◆ Instructions for the task
Which lines of the data contain the string "Bauer"? Copy every one of them.

◆ Provided information
__________________________________________________

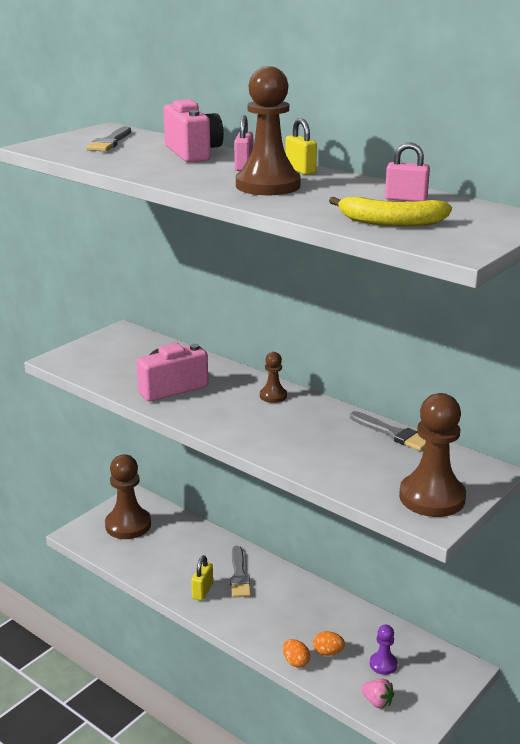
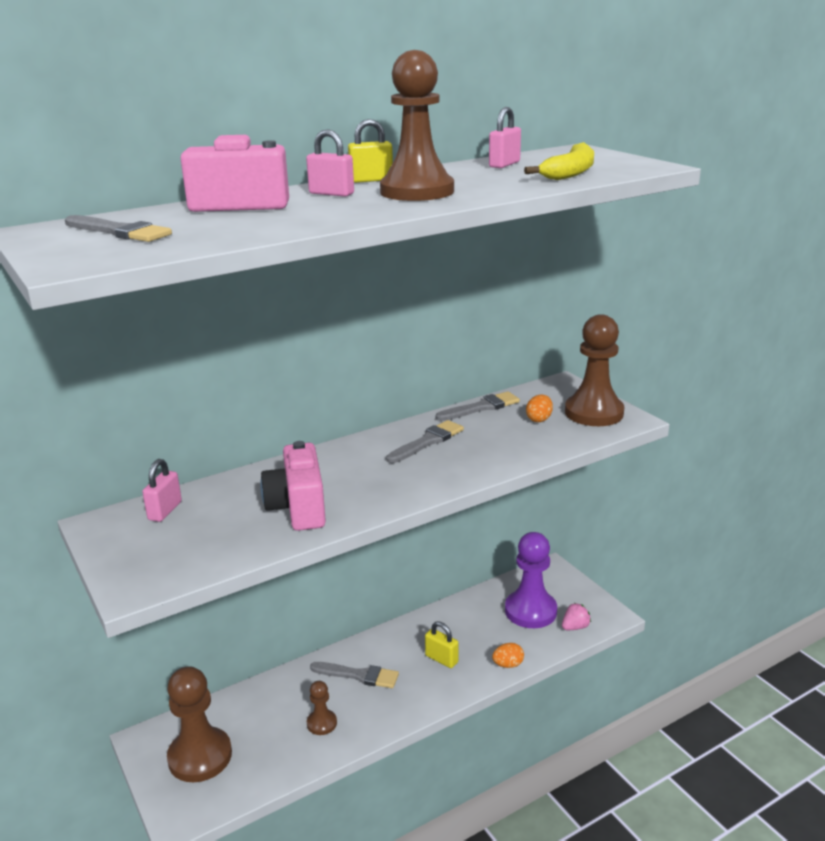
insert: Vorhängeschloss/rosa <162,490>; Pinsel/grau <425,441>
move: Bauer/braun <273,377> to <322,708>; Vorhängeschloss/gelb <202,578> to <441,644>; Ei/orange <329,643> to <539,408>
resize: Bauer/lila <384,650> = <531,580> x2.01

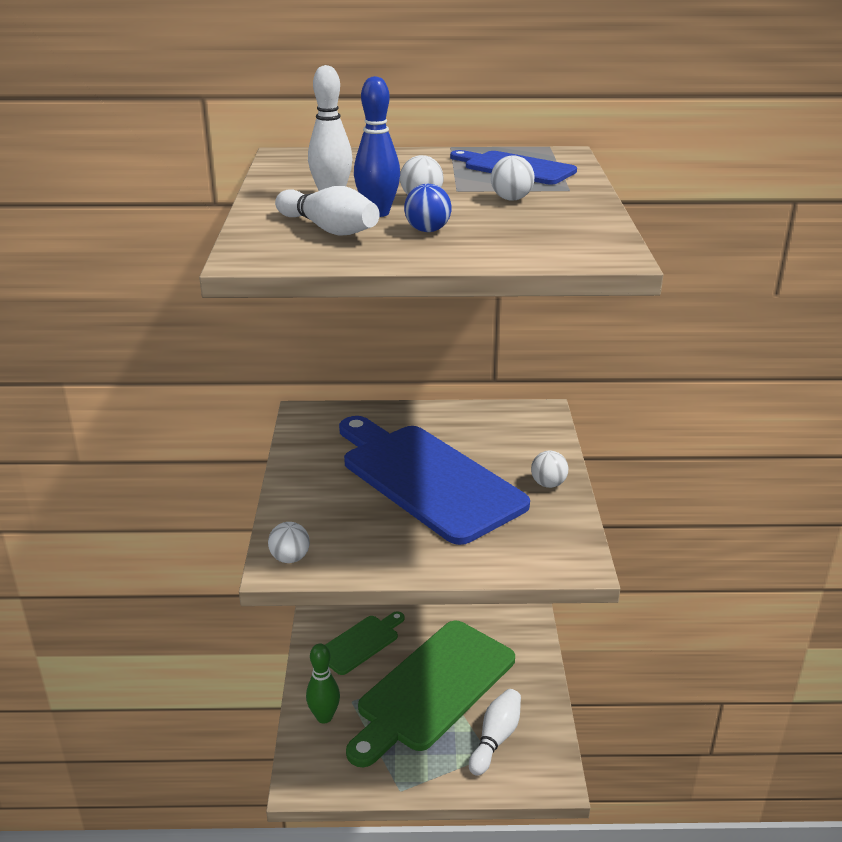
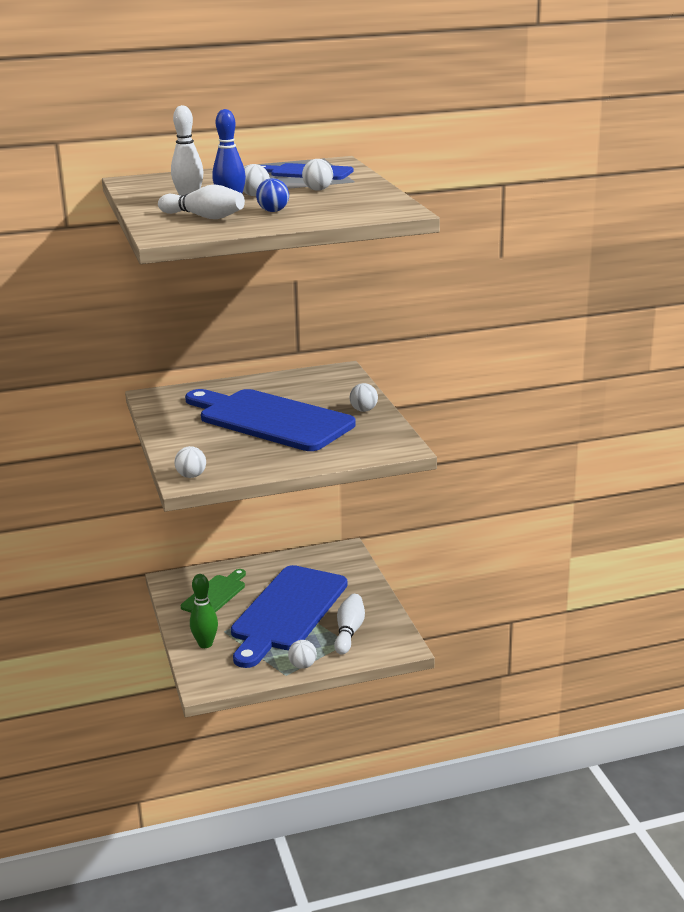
insert: Ball/weiß <302,654>
recolor: Schneidebrett/grün <430,694> to Schneidebrett/blau <289,616>

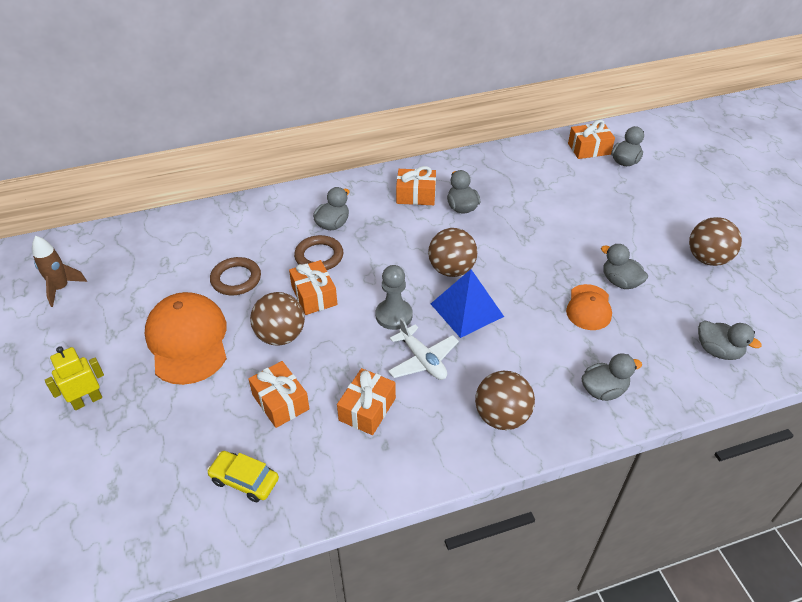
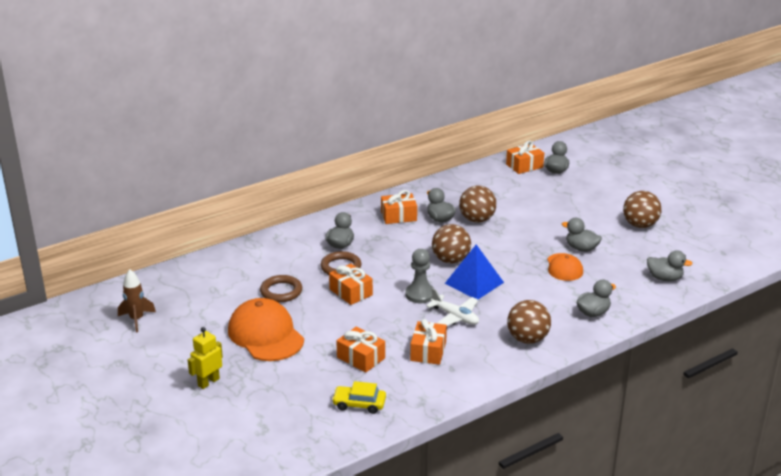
move: Ball/braun <277,319> to <477,204>

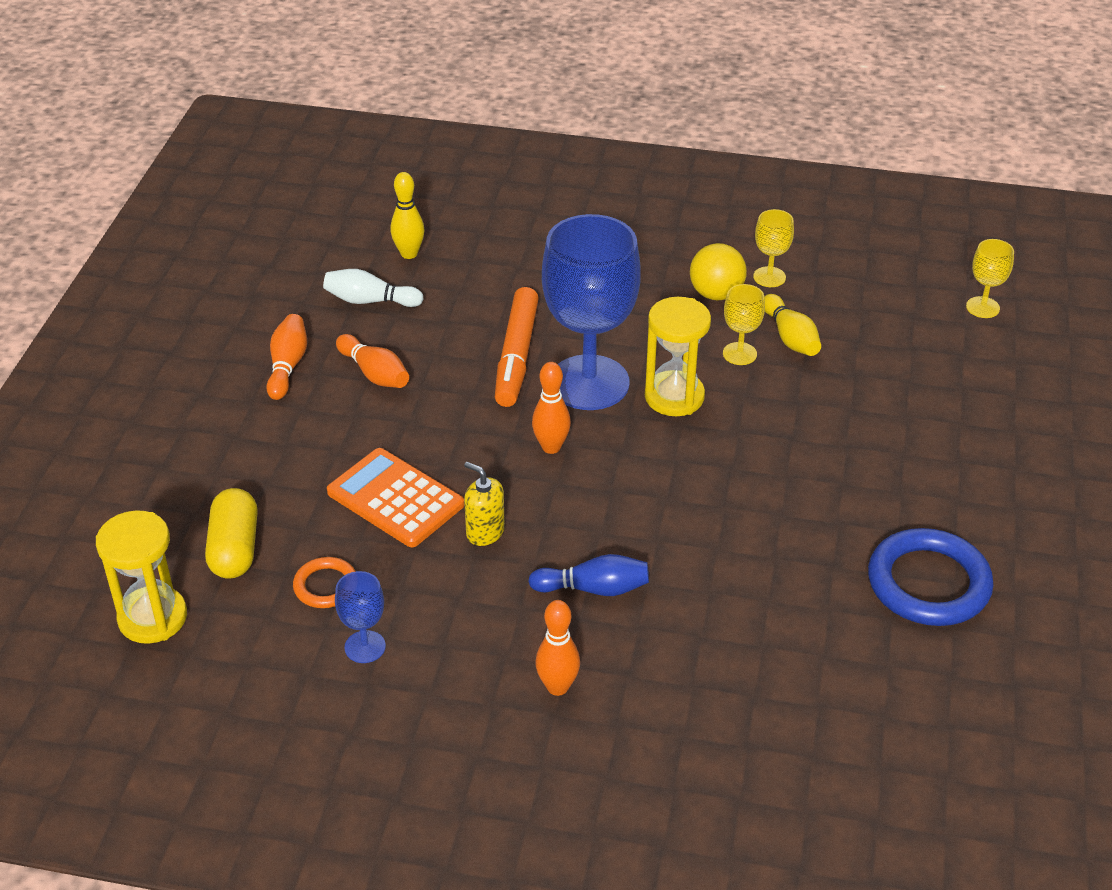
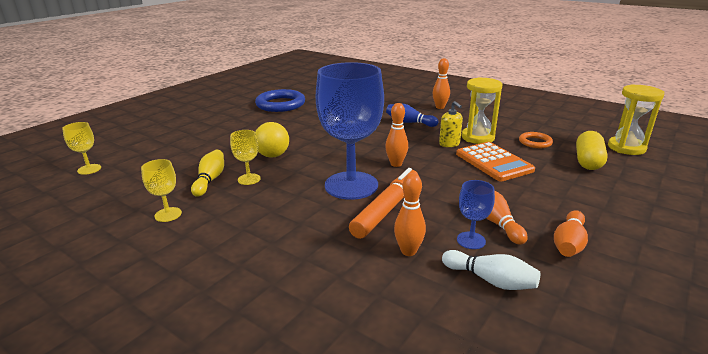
delete: Bowlingkegel/gelb <407,215>
insert: Bowlingkegel/orange <410,214>
move: Ball/gelb <718,271> to <272,140>; Kelch/blau <360,617> to <476,214>; Sanduhr/gelb <678,356> to <482,110>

__________________________________________________

◆ Finished exercise
move: Bauer/braun <273,377> to <322,708>; Vorhängeschloss/gelb <202,578> to <441,644>; Ei/orange <329,643> to <539,408>
resize: Bauer/lila <384,650> = <531,580> x2.01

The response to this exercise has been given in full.